- PROVIDED RECORDS -

Content starts

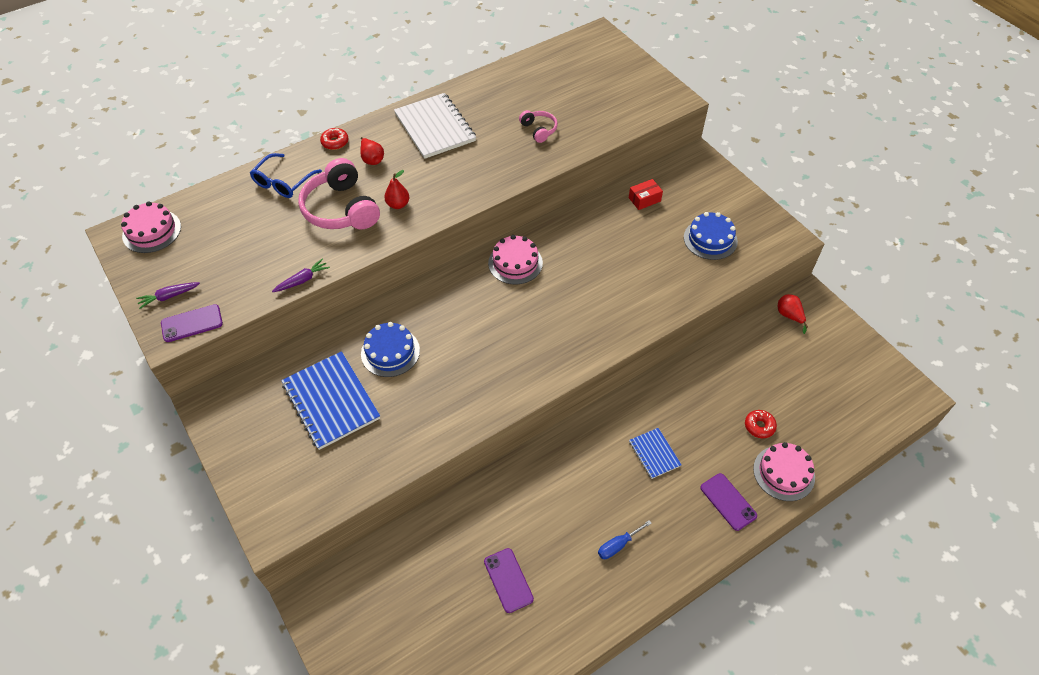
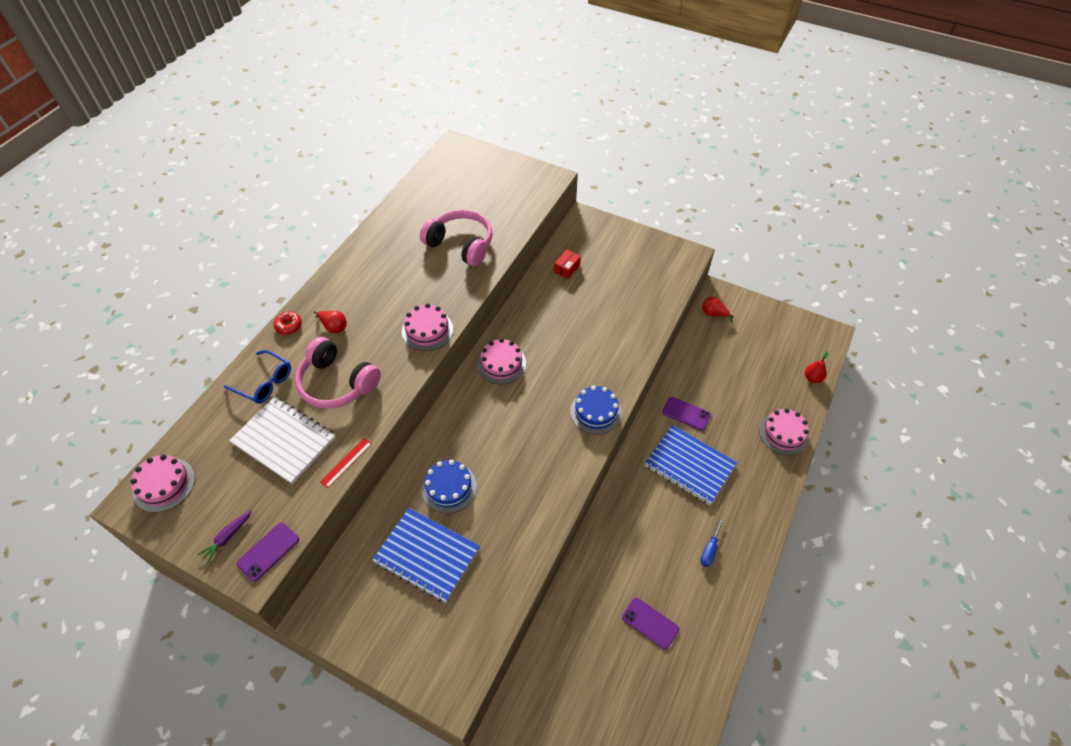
camera: 30 degrees left, 0 degrees up
(283, 182) = (265, 382): blue glasses -> blue glasses turned 60 degrees counterclockwise
(302, 280) = (346, 462): purple carrot -> red ruler
(398, 204) = (385, 357): red pear -> red pear (812, 378)
(435, 127) = (371, 277): white notebook -> white notebook (284, 440)
(452, 196) = (427, 330): none -> pink cake
(539, 130) = (461, 244): pink headphones -> pink headphones, size x1.97
(654, 454) = (689, 465): blue notebook -> blue notebook, size x1.91
(710, 239) = (635, 279): blue cake -> blue cake (596, 412)
(728, 502) = (762, 474): purple phone -> purple phone (686, 413)
(759, 426) = (746, 407): red donut -> none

Content ends

- JOB ITEM -
Give back the lines above exactly, from the one with "(710, 239) = (635, 279): blue" through the last line.

- ANSWER SECTION -
(710, 239) = (635, 279): blue cake -> blue cake (596, 412)
(728, 502) = (762, 474): purple phone -> purple phone (686, 413)
(759, 426) = (746, 407): red donut -> none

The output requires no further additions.